··· EXTRACTED ENTRIES

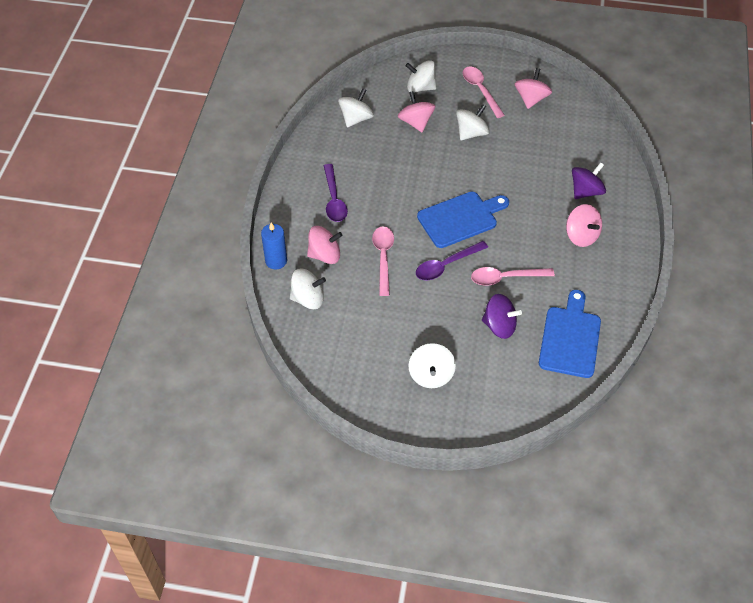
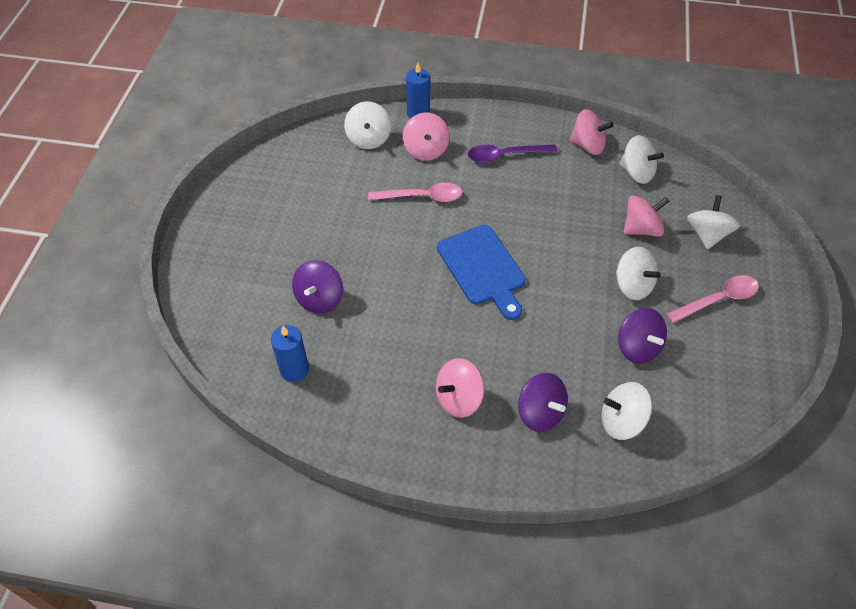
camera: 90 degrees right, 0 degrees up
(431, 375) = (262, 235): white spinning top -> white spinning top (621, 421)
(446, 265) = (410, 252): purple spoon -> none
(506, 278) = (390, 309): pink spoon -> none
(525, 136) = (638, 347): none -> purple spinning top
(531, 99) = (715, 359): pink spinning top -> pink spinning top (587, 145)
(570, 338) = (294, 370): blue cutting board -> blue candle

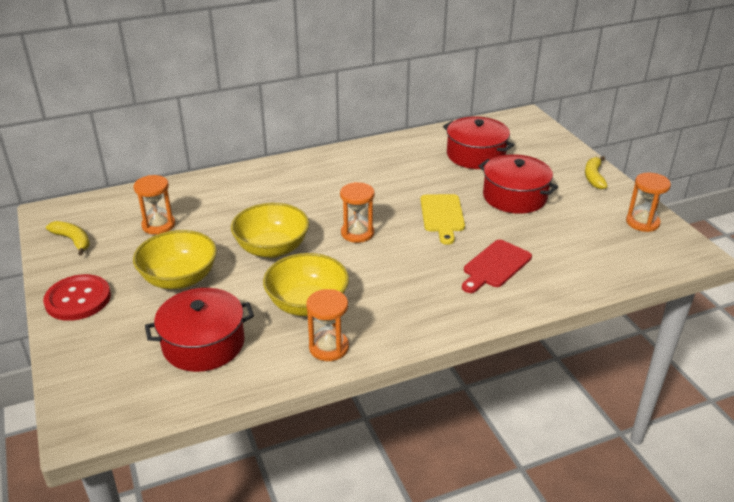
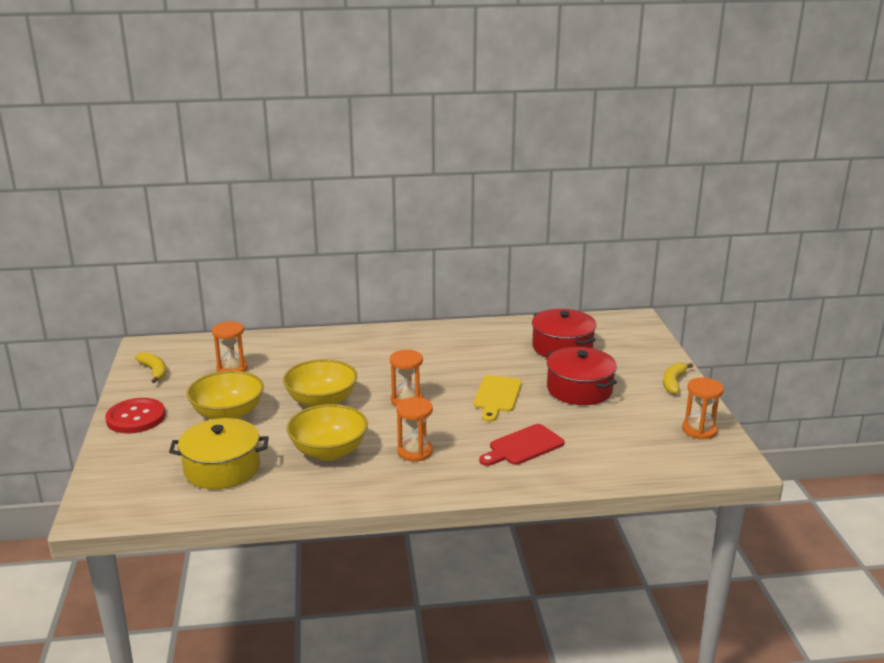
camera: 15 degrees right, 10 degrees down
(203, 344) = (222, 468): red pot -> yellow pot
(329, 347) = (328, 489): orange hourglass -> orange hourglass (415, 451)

······

■ PROBLEM TO WORK ON: If a line of the records contains the word "none", count it; give only the total.

■ RESULT BELOW: 3